■ ACTIVITY
Set down the entries that follow exactly as written, leaving out any images.

■ DATA FOR PROCESSING
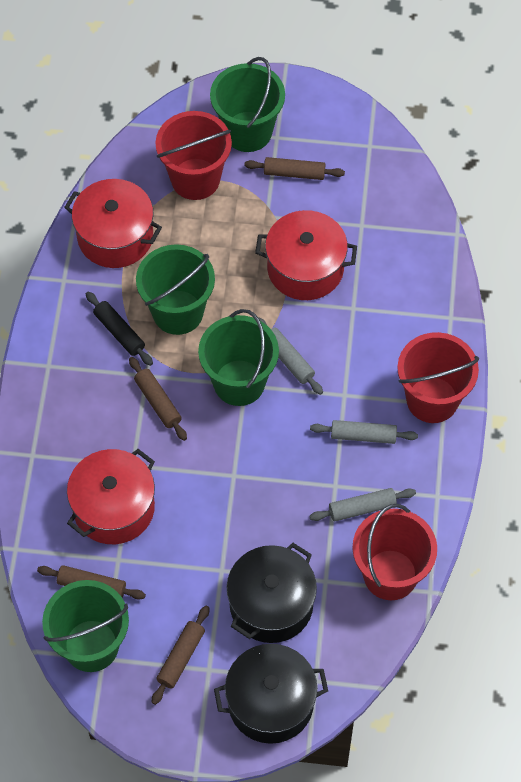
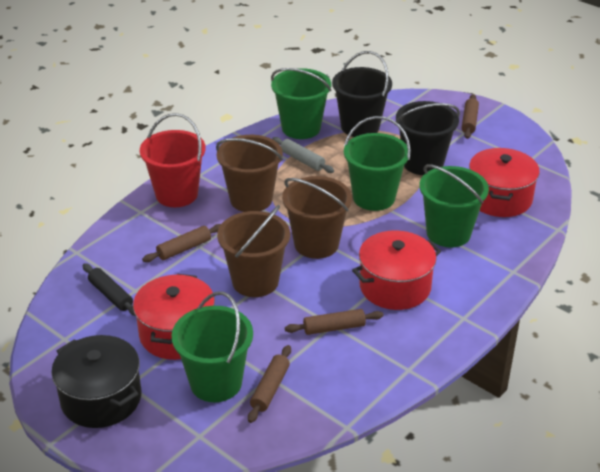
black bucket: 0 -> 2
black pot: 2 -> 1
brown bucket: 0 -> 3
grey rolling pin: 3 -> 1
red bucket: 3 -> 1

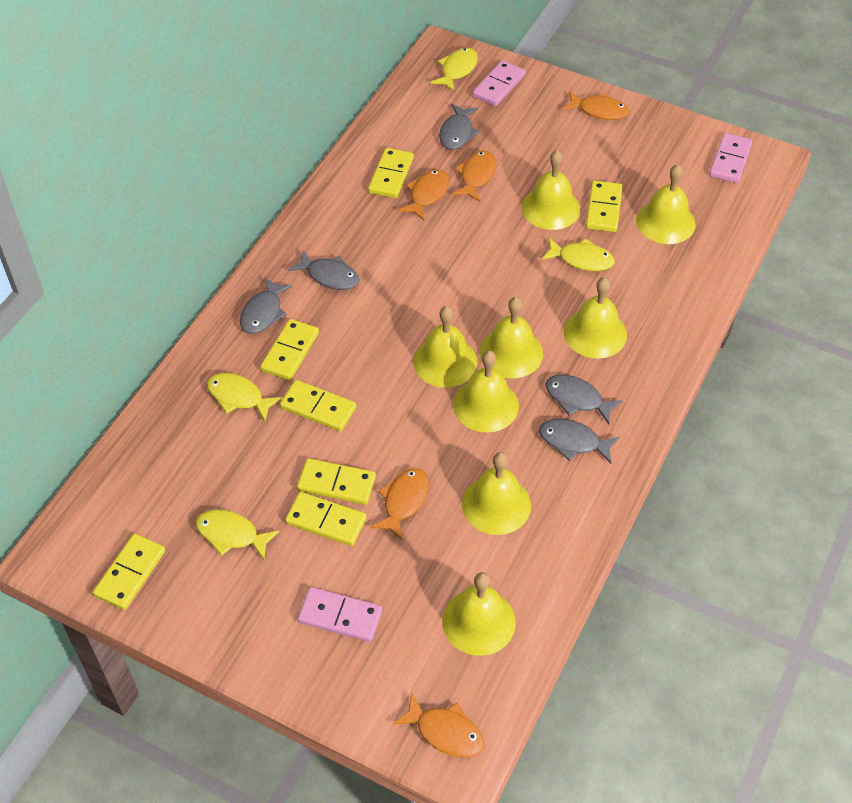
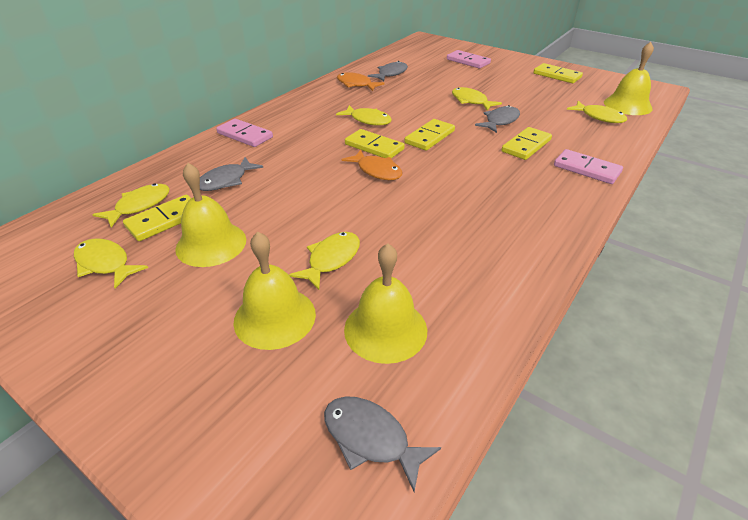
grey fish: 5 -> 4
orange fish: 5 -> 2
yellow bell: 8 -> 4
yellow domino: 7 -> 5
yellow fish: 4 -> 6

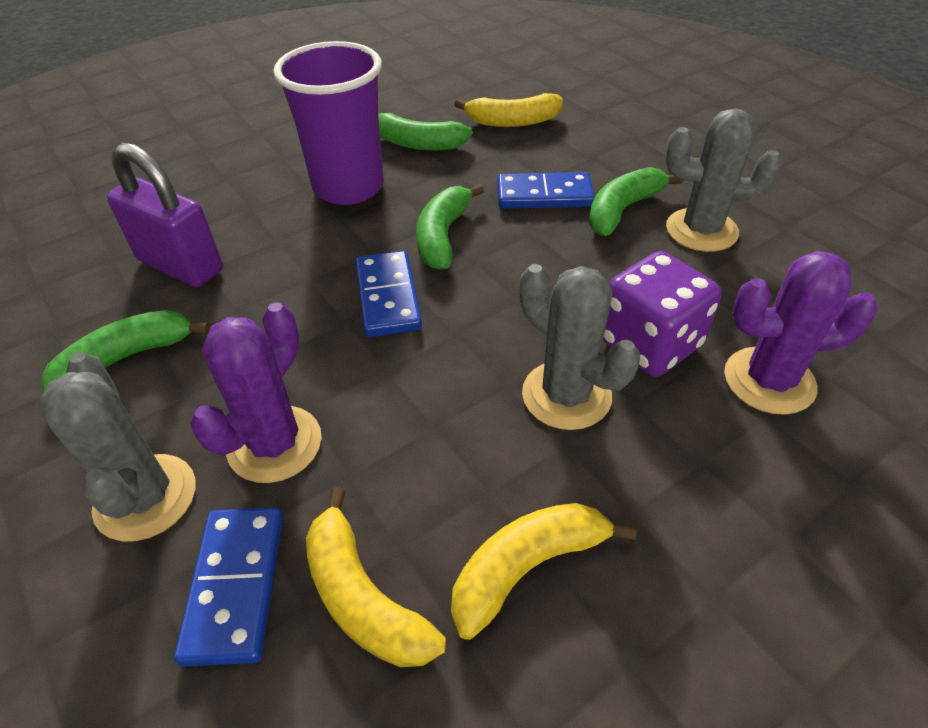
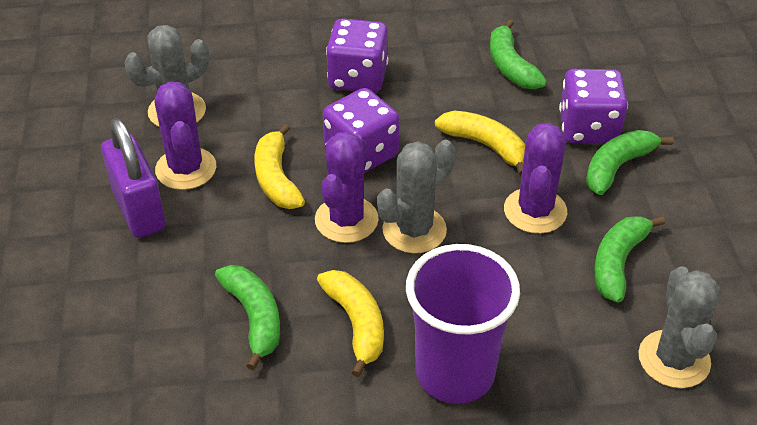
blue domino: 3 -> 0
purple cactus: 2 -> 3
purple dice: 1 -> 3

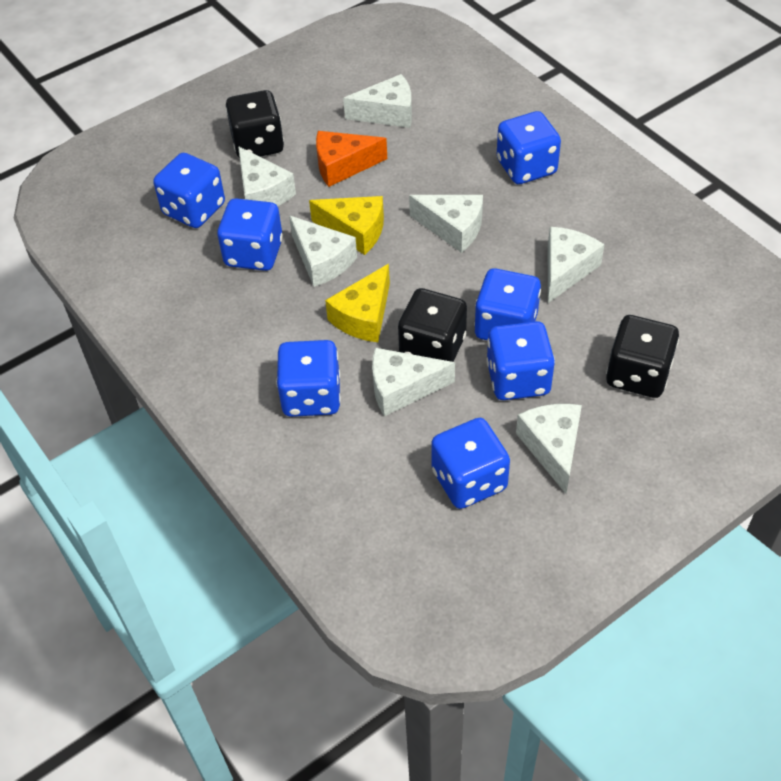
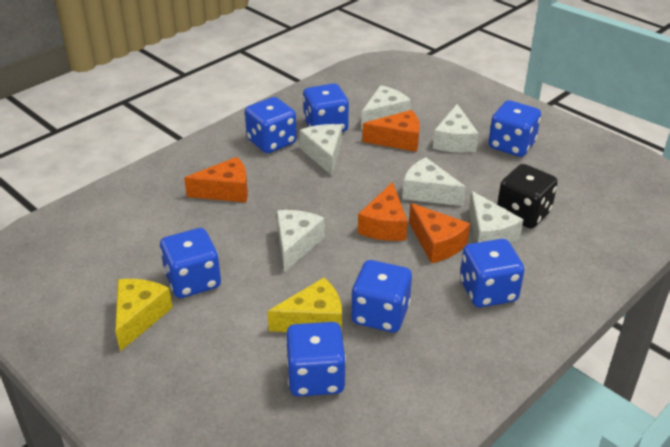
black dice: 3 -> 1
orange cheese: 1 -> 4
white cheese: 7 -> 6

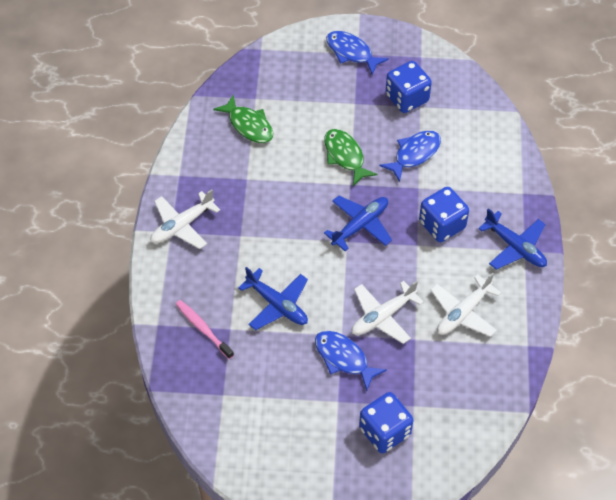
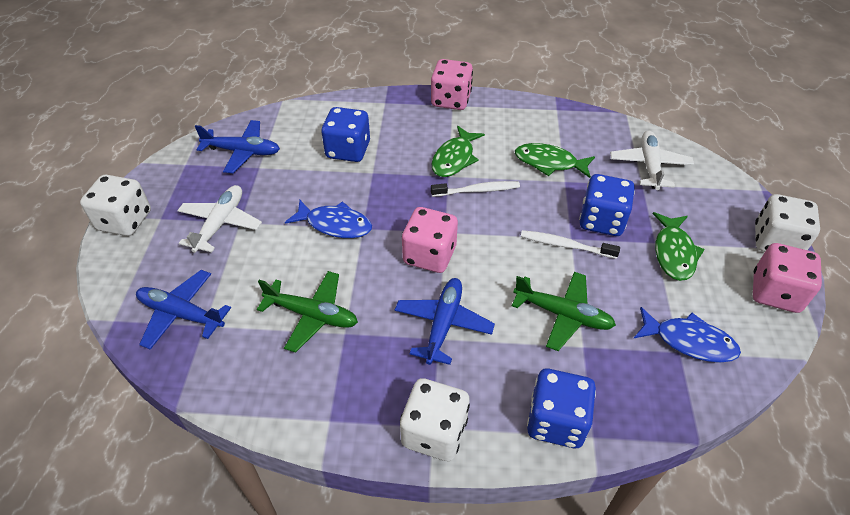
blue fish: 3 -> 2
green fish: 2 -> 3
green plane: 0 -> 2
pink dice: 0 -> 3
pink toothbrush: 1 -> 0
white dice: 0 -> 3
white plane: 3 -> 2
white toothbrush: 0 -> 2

■ RESPONSE TO THE TASK
black bucket: 0 -> 2
black pot: 2 -> 1
brown bucket: 0 -> 3
grey rolling pin: 3 -> 1
red bucket: 3 -> 1

grey fish: 5 -> 4
orange fish: 5 -> 2
yellow bell: 8 -> 4
yellow domino: 7 -> 5
yellow fish: 4 -> 6

blue domino: 3 -> 0
purple cactus: 2 -> 3
purple dice: 1 -> 3

black dice: 3 -> 1
orange cheese: 1 -> 4
white cheese: 7 -> 6

blue fish: 3 -> 2
green fish: 2 -> 3
green plane: 0 -> 2
pink dice: 0 -> 3
pink toothbrush: 1 -> 0
white dice: 0 -> 3
white plane: 3 -> 2
white toothbrush: 0 -> 2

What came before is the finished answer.